What is being asked: Nothing but the lines below from the one holding "grey pyramid: 0 -> 4" up to and including the one holding "red toothbrush: 1 -> 5" should be copied, exactly and without pictures.
------ Data ------
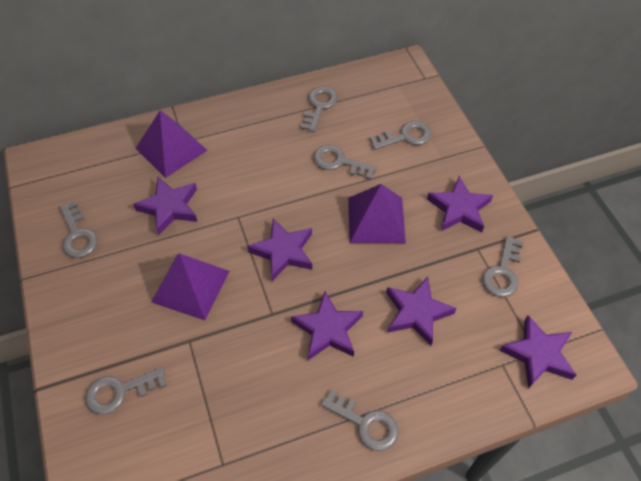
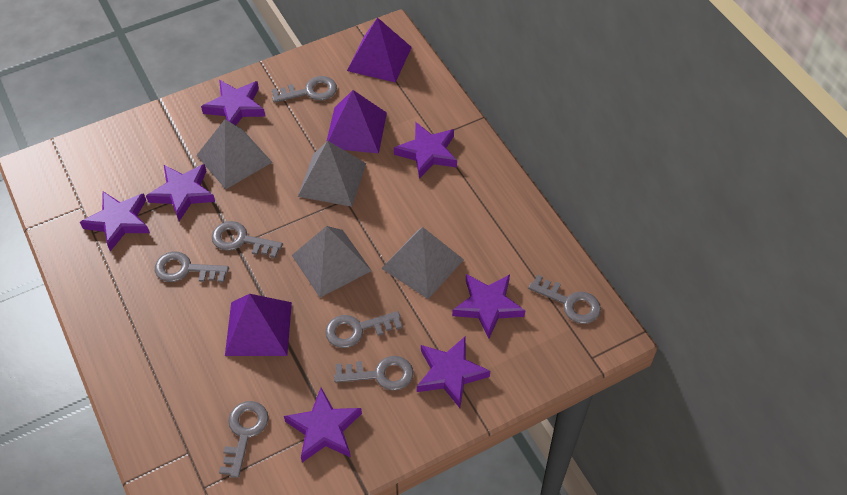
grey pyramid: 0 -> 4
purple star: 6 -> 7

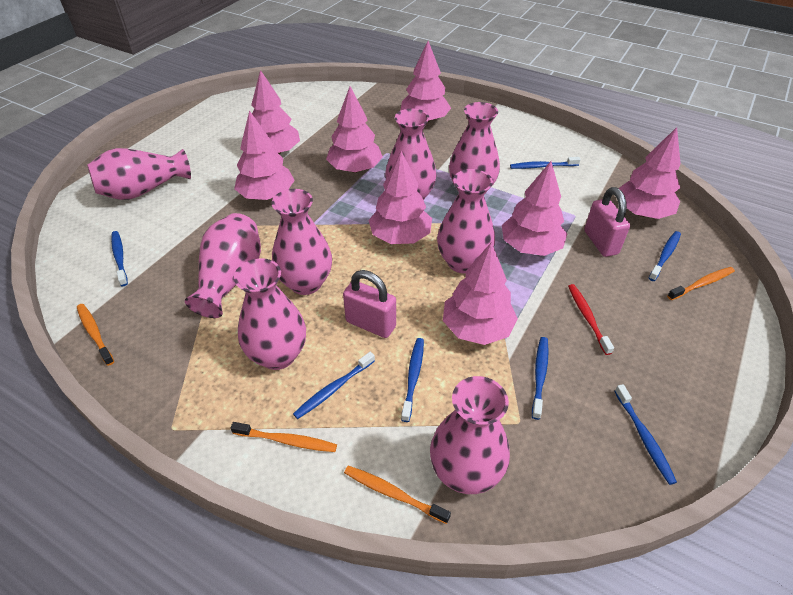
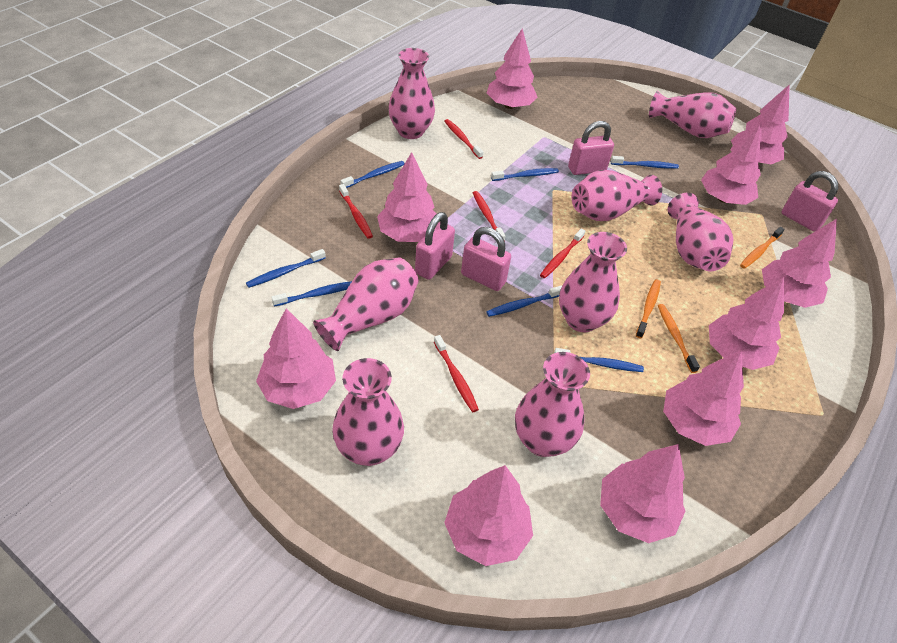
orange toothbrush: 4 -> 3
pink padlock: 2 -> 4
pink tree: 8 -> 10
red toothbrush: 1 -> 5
------
------ Data ------
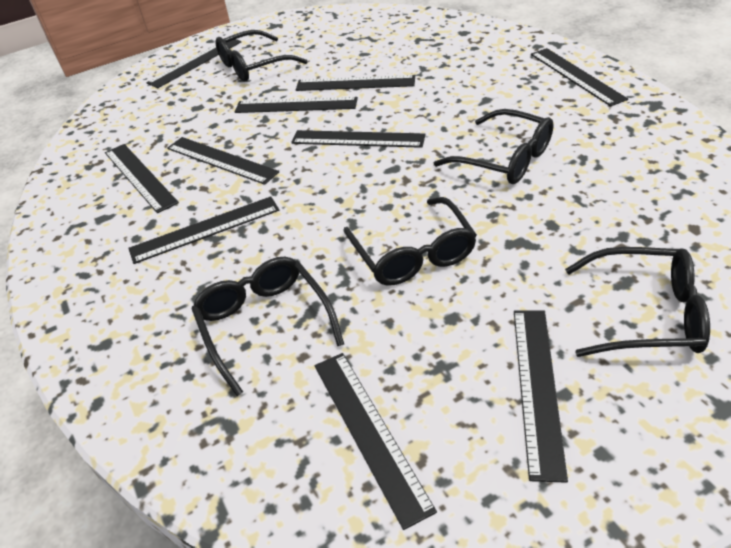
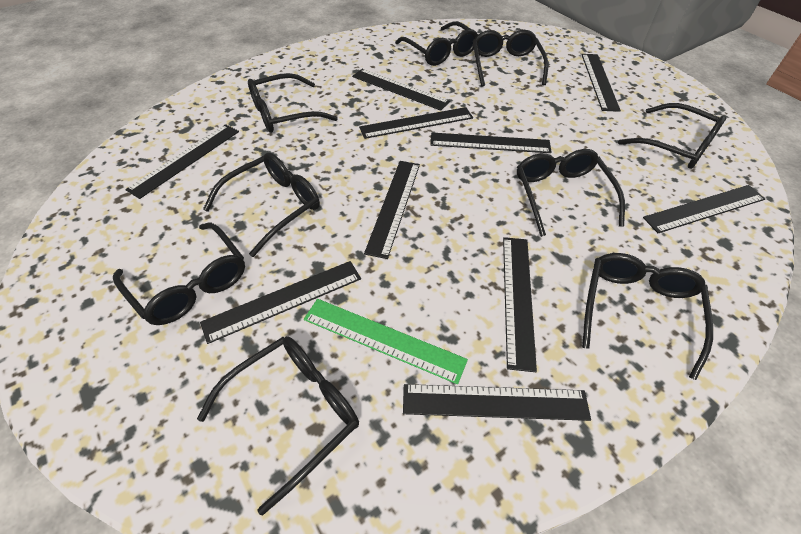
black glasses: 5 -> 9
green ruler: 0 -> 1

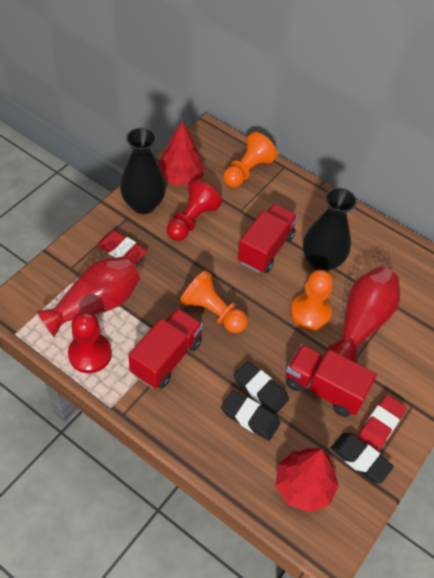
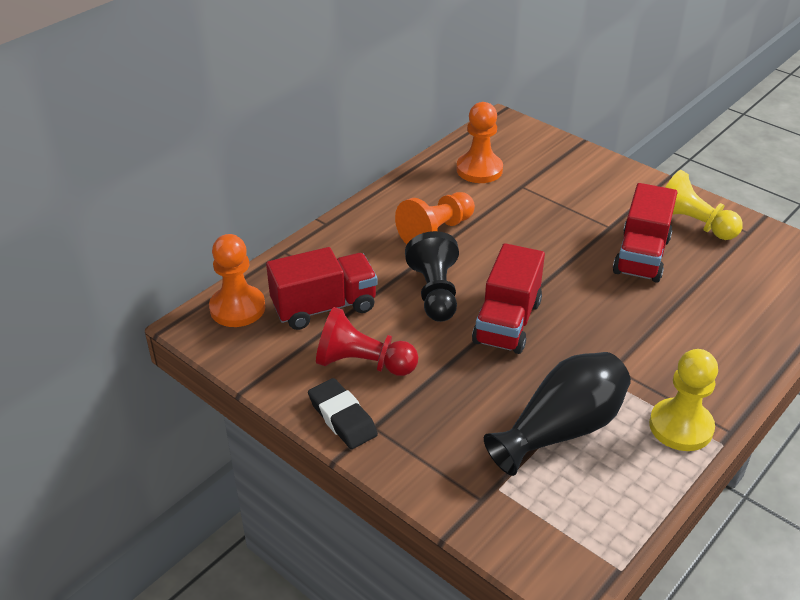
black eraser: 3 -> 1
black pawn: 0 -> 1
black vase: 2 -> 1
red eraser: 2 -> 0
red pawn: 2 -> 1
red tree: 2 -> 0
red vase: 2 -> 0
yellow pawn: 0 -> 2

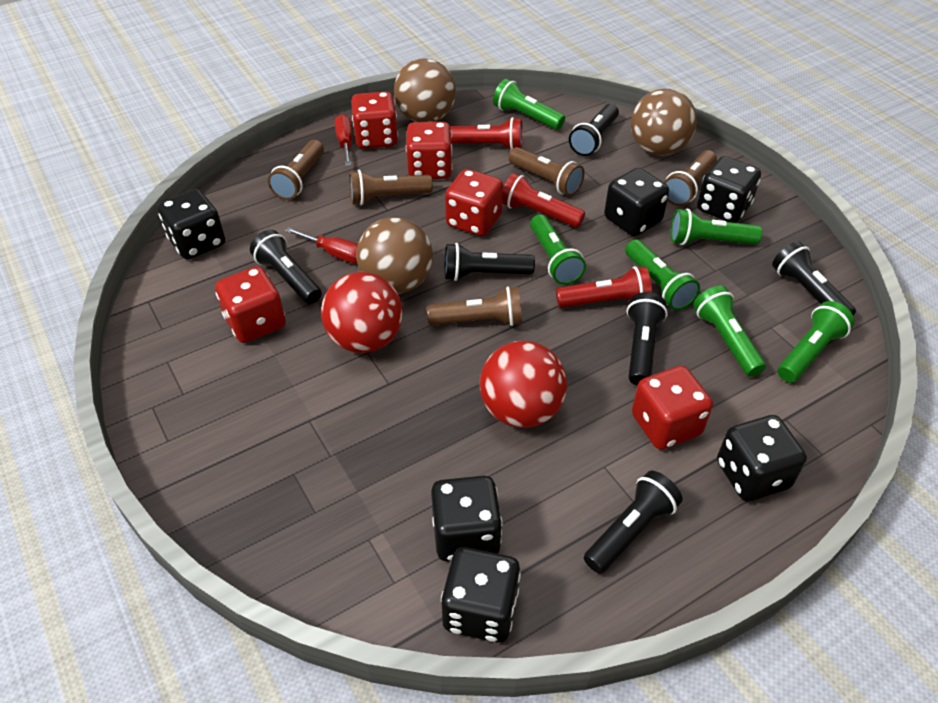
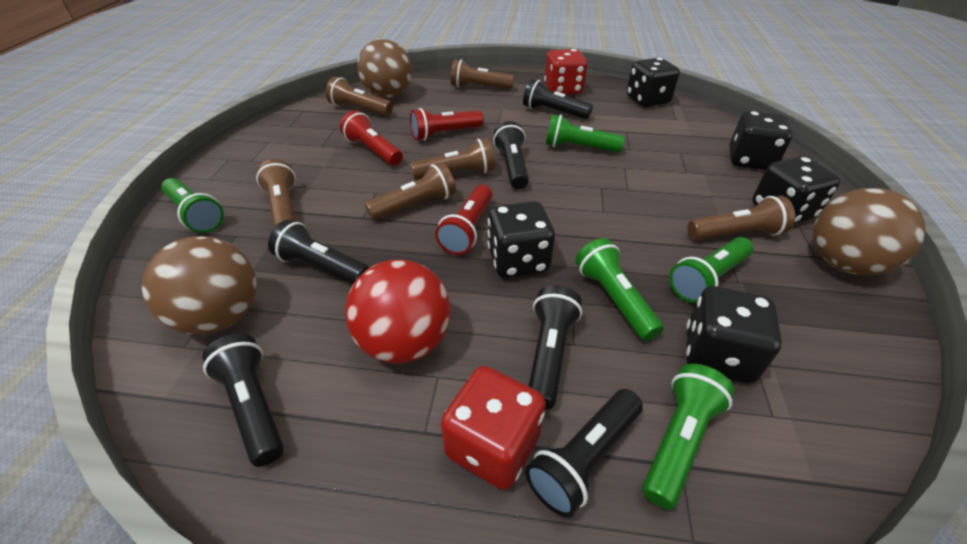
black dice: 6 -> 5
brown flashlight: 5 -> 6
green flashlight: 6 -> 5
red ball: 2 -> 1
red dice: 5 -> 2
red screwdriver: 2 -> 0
------
------ Data ------
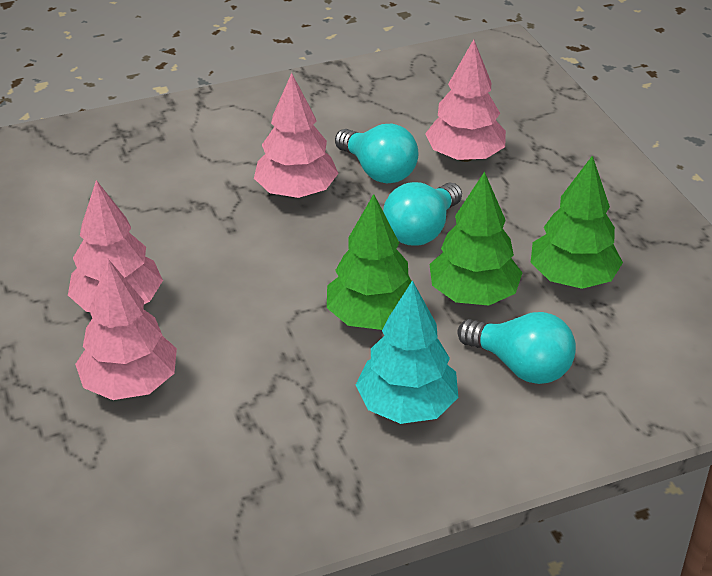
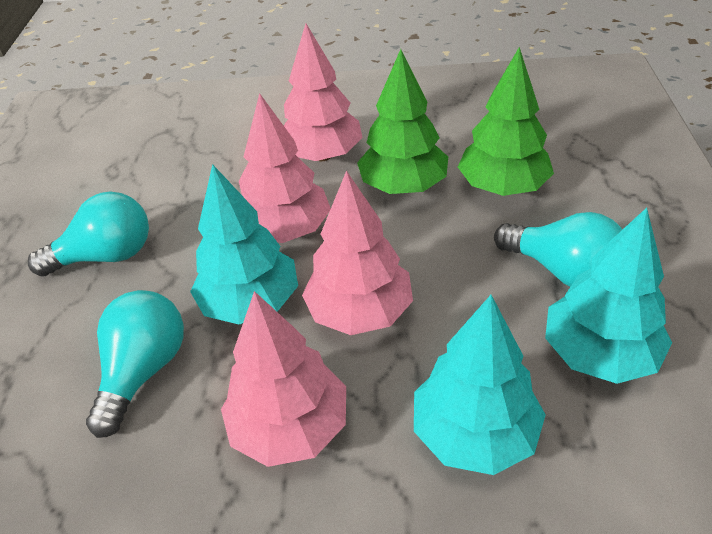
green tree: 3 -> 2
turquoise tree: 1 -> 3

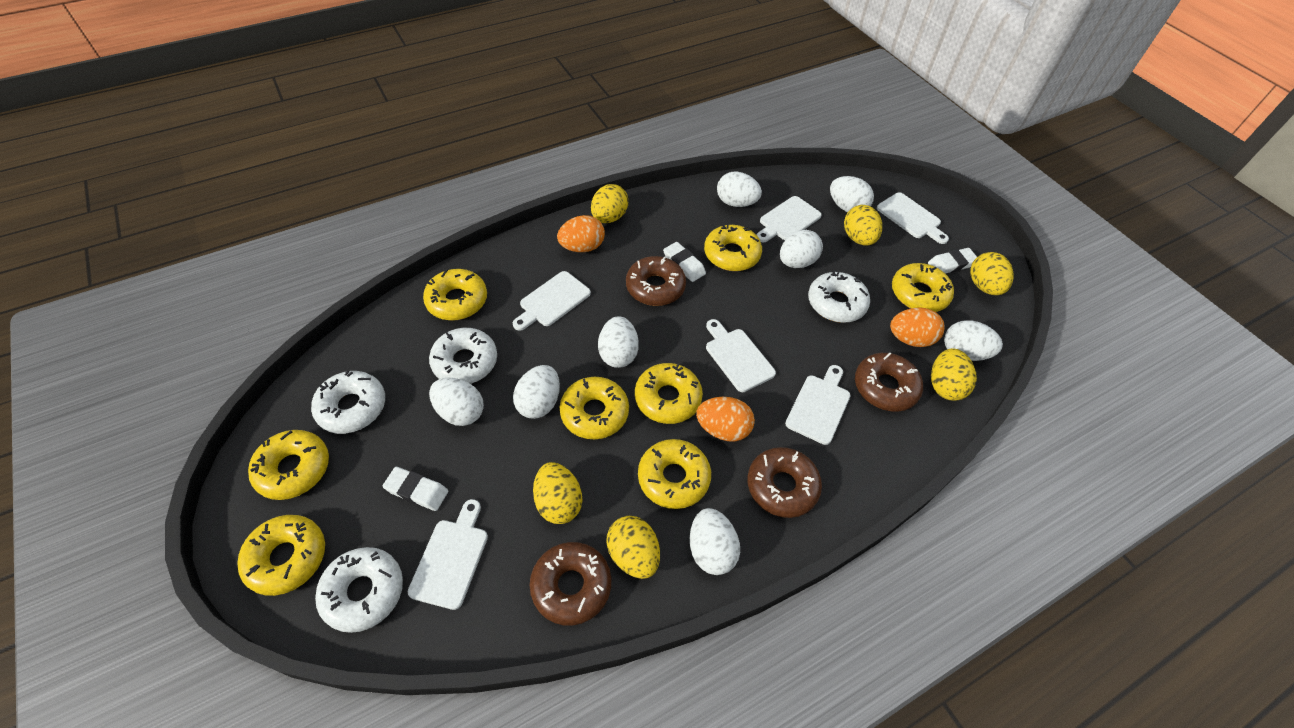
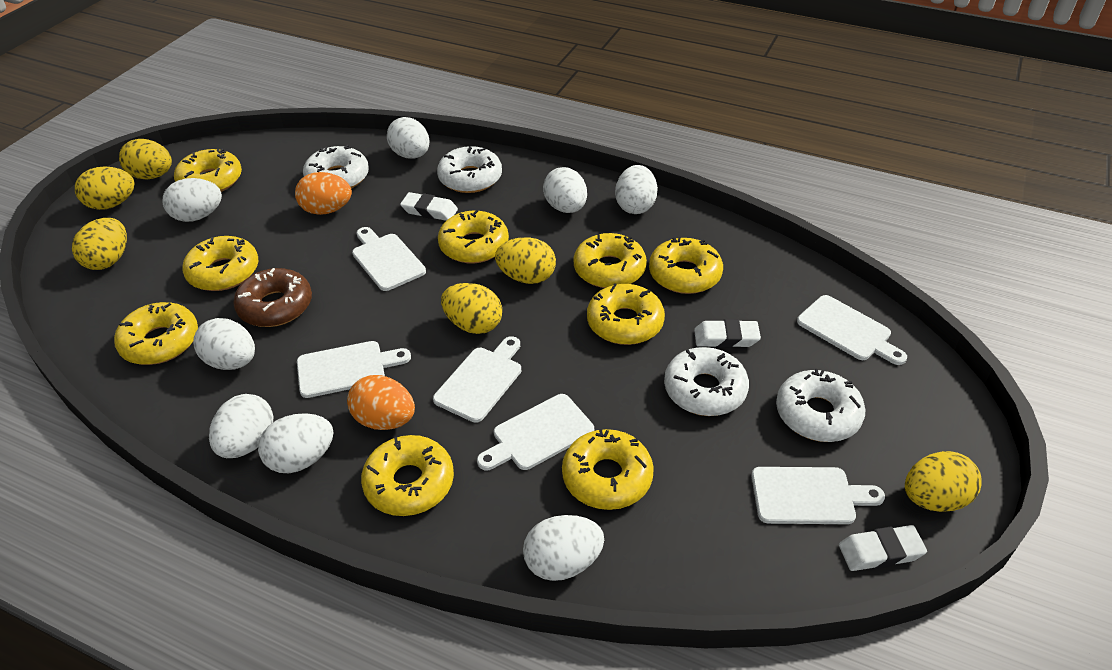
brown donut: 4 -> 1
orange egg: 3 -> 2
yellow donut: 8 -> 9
------
Finished task:
grey pyramid: 0 -> 4
purple star: 6 -> 7

orange toothbrush: 4 -> 3
pink padlock: 2 -> 4
pink tree: 8 -> 10
red toothbrush: 1 -> 5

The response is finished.